• Exercise materials
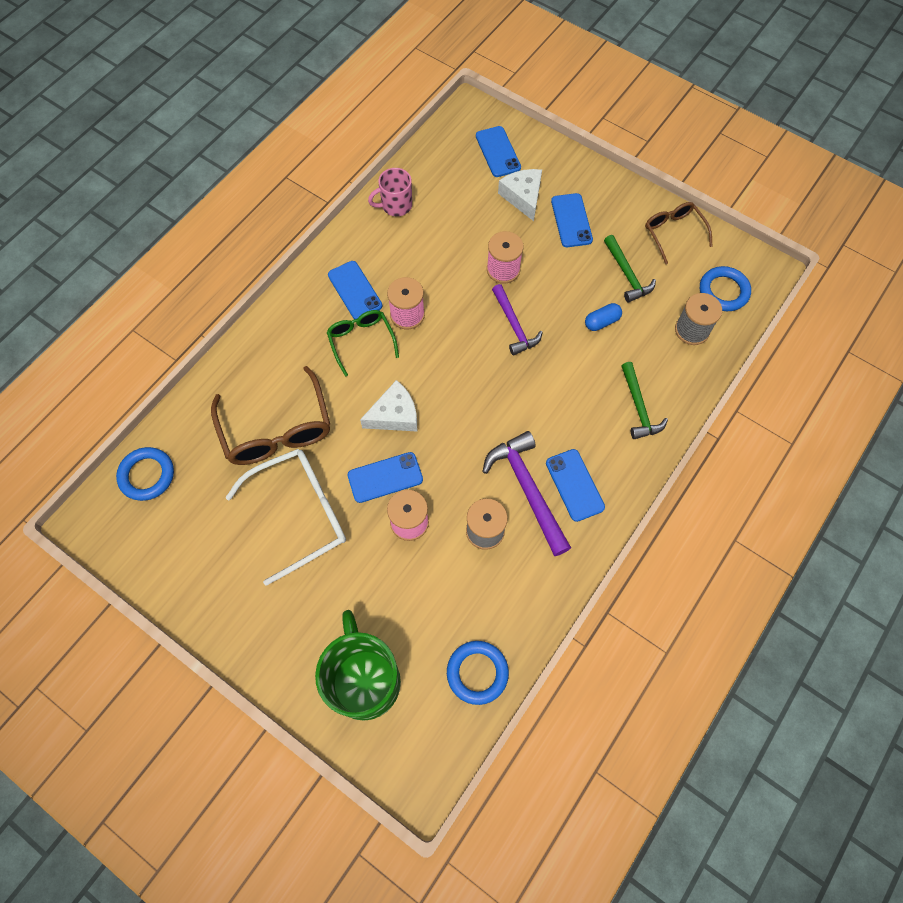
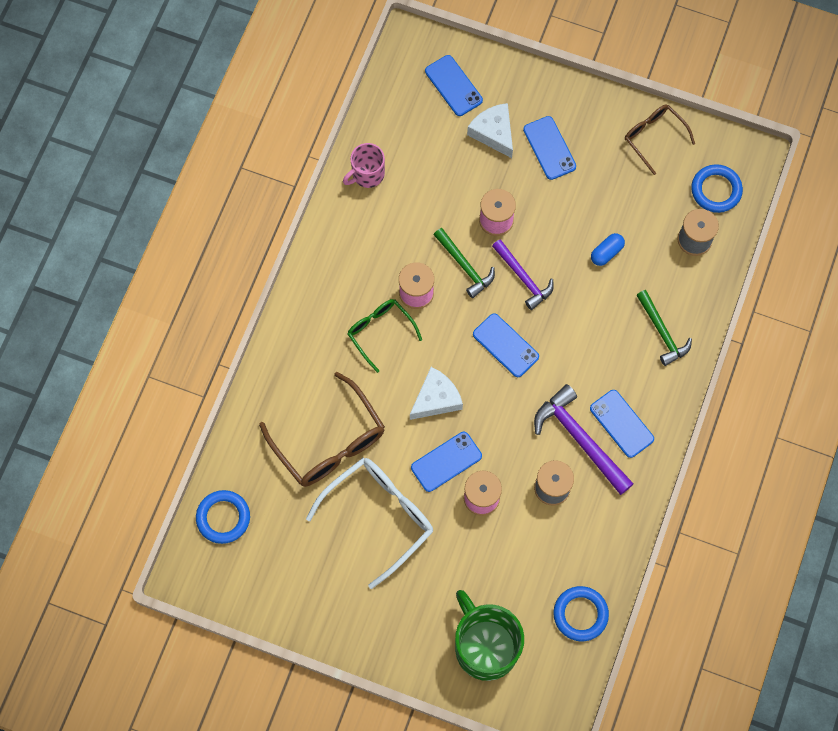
camera: 15 degrees left, 5 degrees up
(355, 290) = (356, 280): blue phone -> blue phone (505, 345)
(627, 274) = (619, 195): green hammer -> green hammer (465, 266)

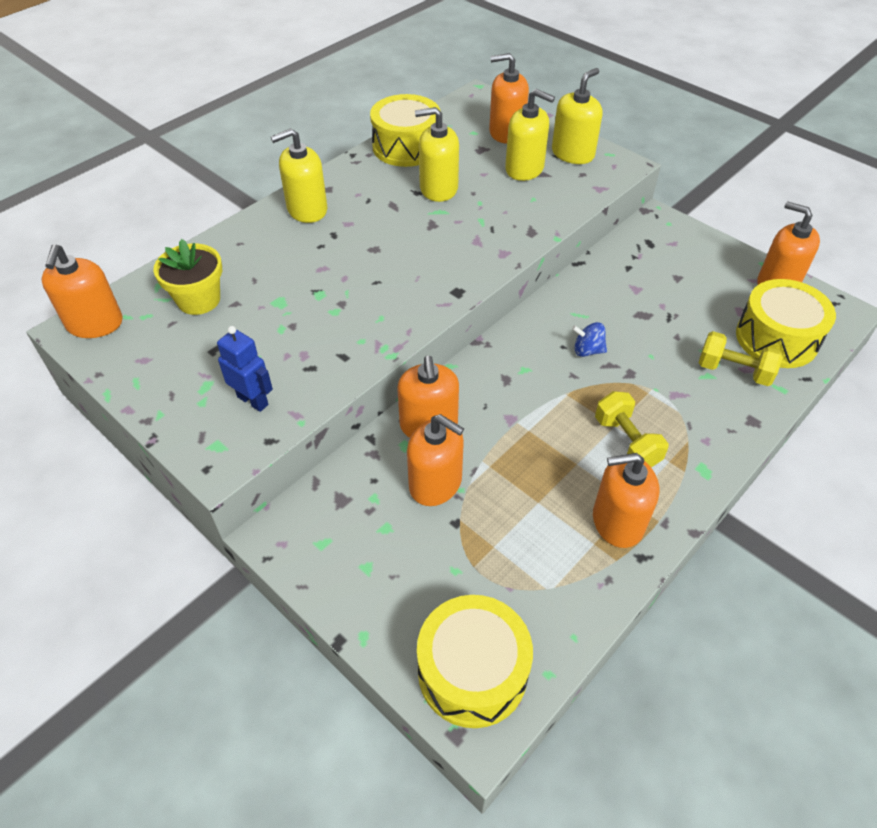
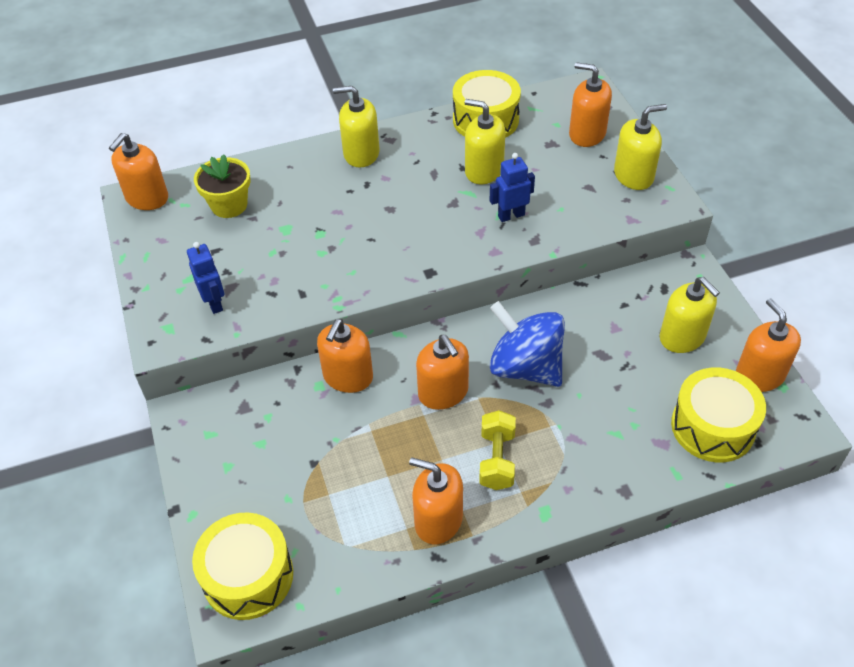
camera: 30 degrees right, 0 degrees up
(435, 483) = (320, 425): orange soap dispenser -> orange soap dispenser (443, 392)
(494, 218) = (511, 215): none -> blue robot
(524, 169) = (575, 176): yellow soap dispenser -> yellow soap dispenser (682, 337)
(587, 350) = (525, 367): blue spinning top -> blue spinning top, size x2.36
(734, 371) = (645, 439): yellow dumbbell -> none

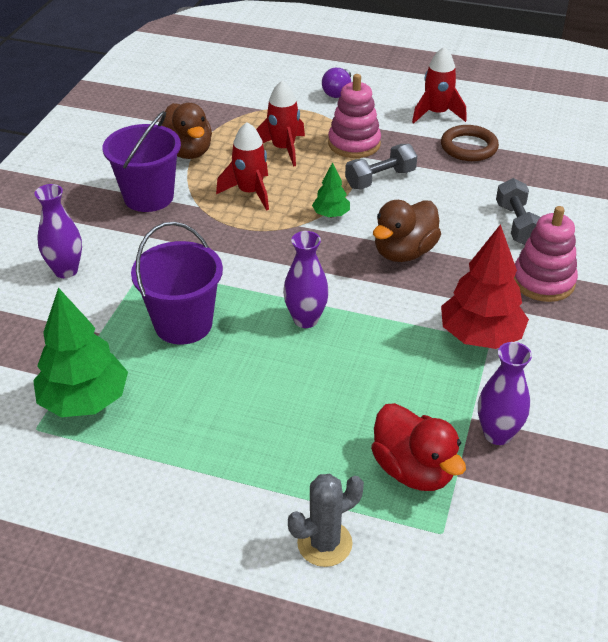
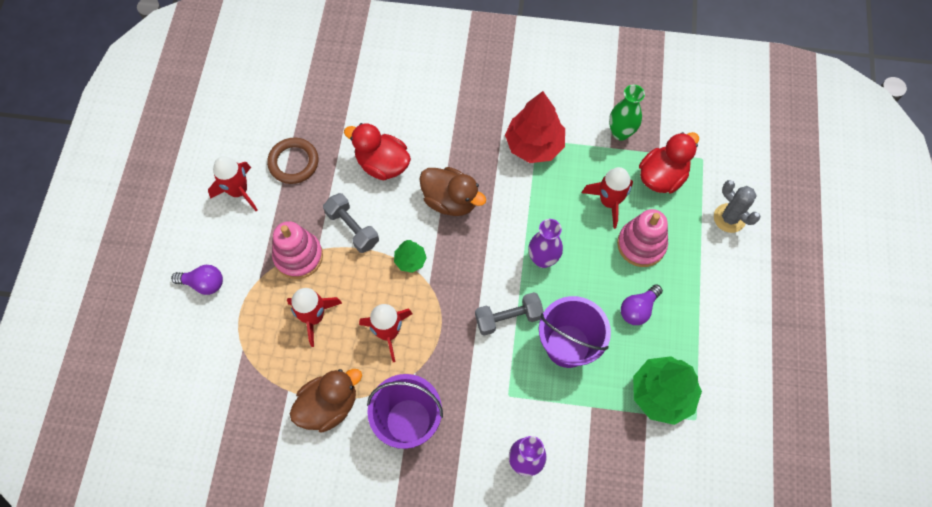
camera: 100 degrees left, 25 degrees up
(208, 399) = (638, 309): none -> purple light bulb
(378, 399) = (609, 202): none -> red rocket
(461, 206) = (382, 164): none -> red duck
(497, 434) = (620, 133): purple vase -> green vase
(517, 224) = (401, 124): grey dumbbell -> grey dumbbell (508, 318)
(543, 281) = (467, 108): pink stacking toy -> pink stacking toy (641, 244)

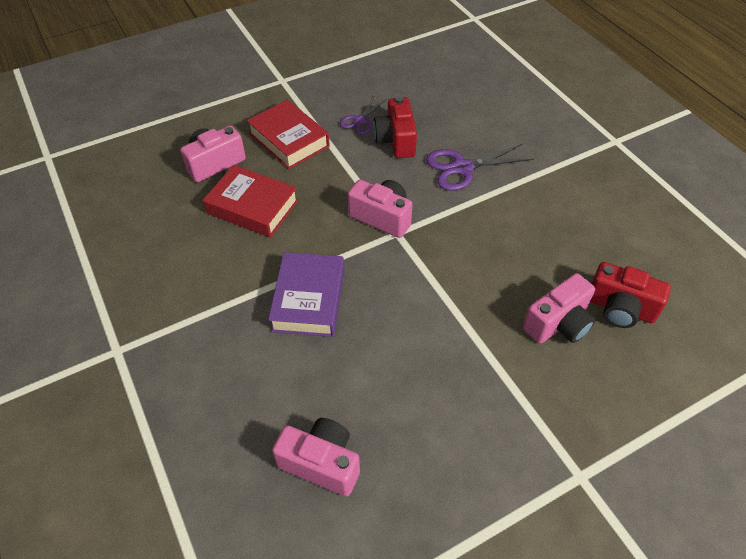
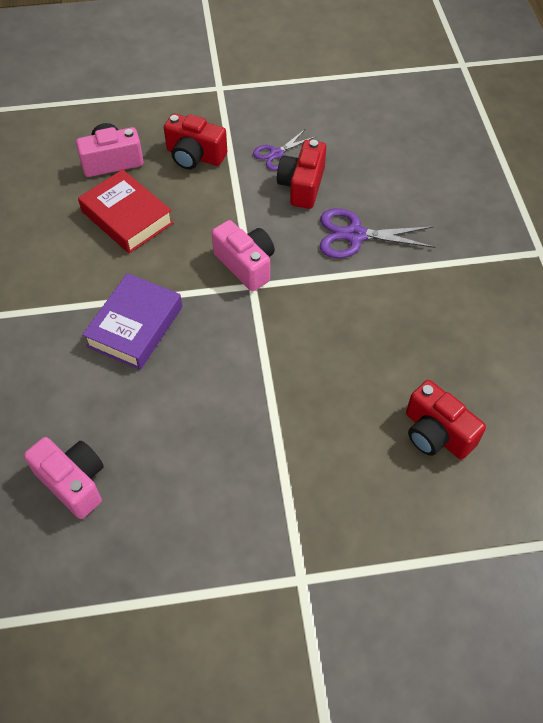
camera: 20 degrees right, 5 degrees up
(289, 140) = (194, 156): red book -> red camera
(558, 323) = (363, 428): pink camera -> none

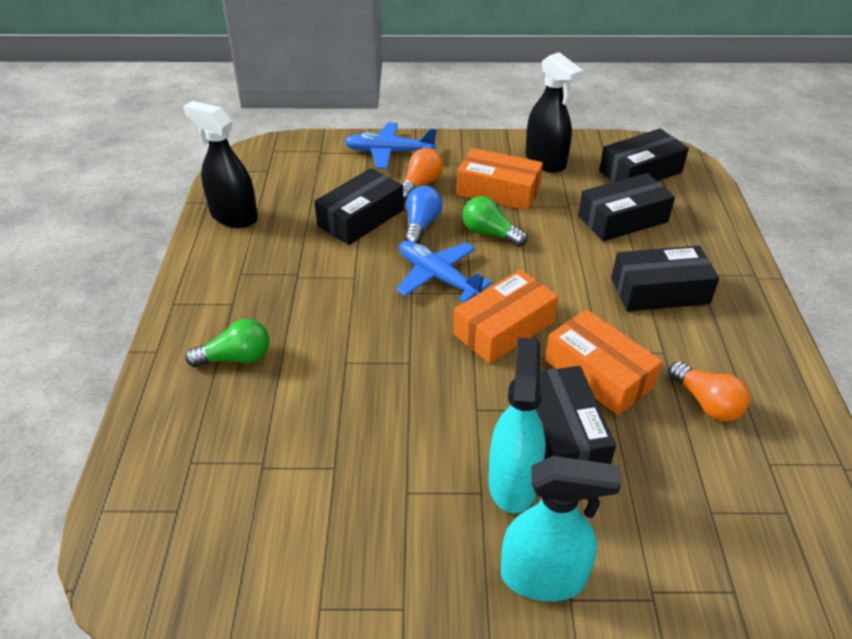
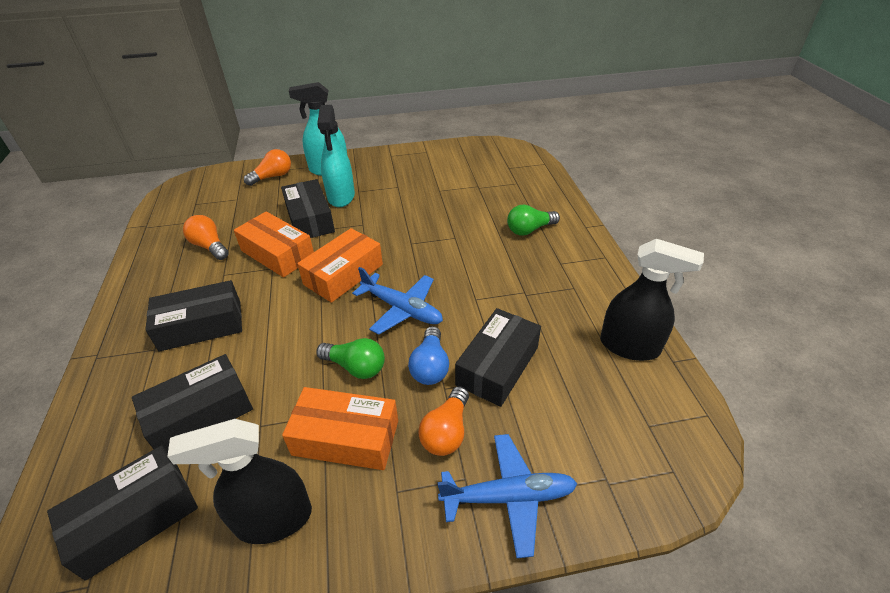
camera: 170 degrees right, 0 degrees up
(545, 161) = (273, 519): black spray bottle -> black spray bottle turned 60 degrees counterclockwise
(662, 574) = (273, 177): none -> orange light bulb

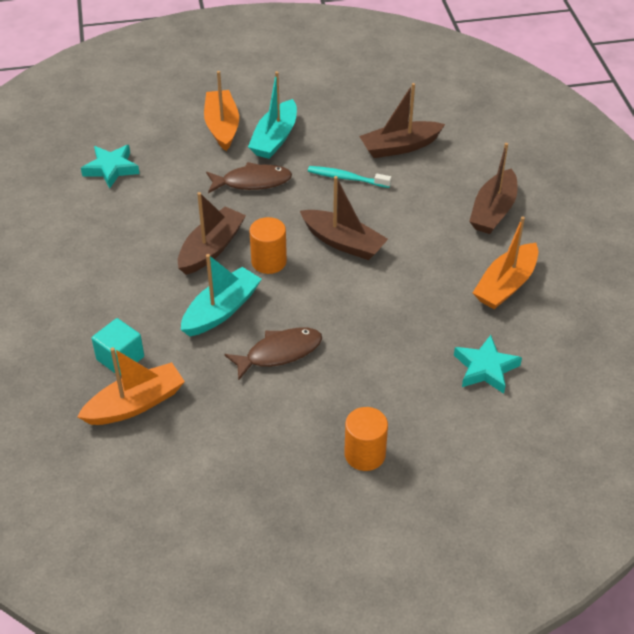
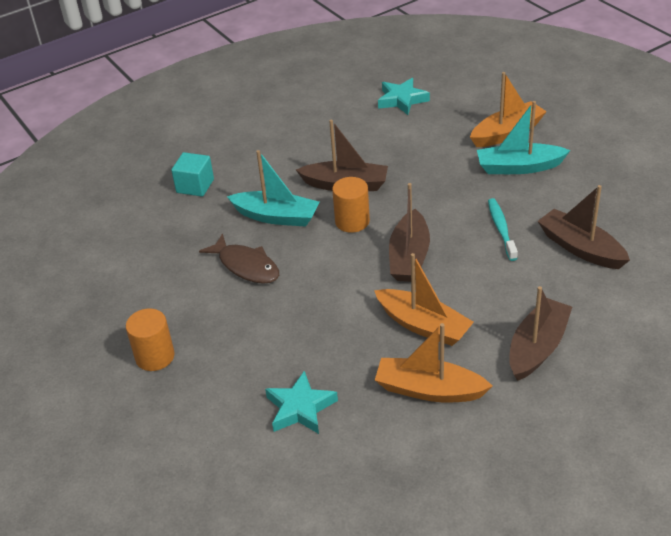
camera: 70 degrees right, 5 degrees down
(135, 404) = (152, 211): orange boat -> orange boat (423, 325)
(252, 182) = (448, 176): brown fish -> none
(493, 211) = (537, 347): brown boat -> brown boat turned 120 degrees clockwise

• Exercise goal
Would you copy each line of the records that contains "bulb"?

• Solution to this problem
(208, 399) = (638, 309): none -> purple light bulb
(662, 574) = (273, 177): none -> orange light bulb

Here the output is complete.